[Opening Information provided section]

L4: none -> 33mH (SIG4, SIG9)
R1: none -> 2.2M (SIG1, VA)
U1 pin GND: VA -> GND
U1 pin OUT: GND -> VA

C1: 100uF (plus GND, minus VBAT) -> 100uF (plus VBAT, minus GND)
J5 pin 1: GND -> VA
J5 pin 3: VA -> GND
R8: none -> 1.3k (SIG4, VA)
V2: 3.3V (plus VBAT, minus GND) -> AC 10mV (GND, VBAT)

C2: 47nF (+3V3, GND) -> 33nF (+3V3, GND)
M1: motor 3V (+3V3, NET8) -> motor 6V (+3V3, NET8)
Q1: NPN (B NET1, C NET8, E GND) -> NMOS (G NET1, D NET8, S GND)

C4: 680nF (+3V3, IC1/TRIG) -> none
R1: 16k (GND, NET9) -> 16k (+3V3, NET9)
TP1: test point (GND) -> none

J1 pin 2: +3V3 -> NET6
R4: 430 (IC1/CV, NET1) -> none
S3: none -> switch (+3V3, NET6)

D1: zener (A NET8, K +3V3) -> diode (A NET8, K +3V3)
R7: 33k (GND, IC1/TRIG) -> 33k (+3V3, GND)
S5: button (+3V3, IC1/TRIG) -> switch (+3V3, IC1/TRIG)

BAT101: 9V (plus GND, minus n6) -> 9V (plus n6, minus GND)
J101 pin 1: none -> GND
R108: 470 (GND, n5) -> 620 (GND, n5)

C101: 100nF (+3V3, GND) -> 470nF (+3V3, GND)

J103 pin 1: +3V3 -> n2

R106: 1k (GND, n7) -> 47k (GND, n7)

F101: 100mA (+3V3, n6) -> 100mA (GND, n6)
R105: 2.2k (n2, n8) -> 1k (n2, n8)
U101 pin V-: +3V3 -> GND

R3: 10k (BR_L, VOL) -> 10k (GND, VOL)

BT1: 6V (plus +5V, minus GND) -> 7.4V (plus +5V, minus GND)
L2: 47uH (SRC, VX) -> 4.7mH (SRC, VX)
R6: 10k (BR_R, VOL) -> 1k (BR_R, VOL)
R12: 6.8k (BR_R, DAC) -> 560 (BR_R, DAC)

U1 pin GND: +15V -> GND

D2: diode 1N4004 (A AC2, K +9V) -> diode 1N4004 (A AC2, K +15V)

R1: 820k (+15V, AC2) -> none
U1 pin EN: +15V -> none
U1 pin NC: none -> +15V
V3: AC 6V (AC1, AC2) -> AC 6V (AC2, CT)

[Closing Information provided section]

- Problem description: The lines above, starting at the one with "F101: 100mA (+3V3, n6) -> 100mA (GND, n6)" and ending at the one with "R1: 820k (+15V, AC2) -> none", are the only ones to return, exactly as written.

- Response for this exercise:
F101: 100mA (+3V3, n6) -> 100mA (GND, n6)
R105: 2.2k (n2, n8) -> 1k (n2, n8)
U101 pin V-: +3V3 -> GND

R3: 10k (BR_L, VOL) -> 10k (GND, VOL)

BT1: 6V (plus +5V, minus GND) -> 7.4V (plus +5V, minus GND)
L2: 47uH (SRC, VX) -> 4.7mH (SRC, VX)
R6: 10k (BR_R, VOL) -> 1k (BR_R, VOL)
R12: 6.8k (BR_R, DAC) -> 560 (BR_R, DAC)

U1 pin GND: +15V -> GND

D2: diode 1N4004 (A AC2, K +9V) -> diode 1N4004 (A AC2, K +15V)

R1: 820k (+15V, AC2) -> none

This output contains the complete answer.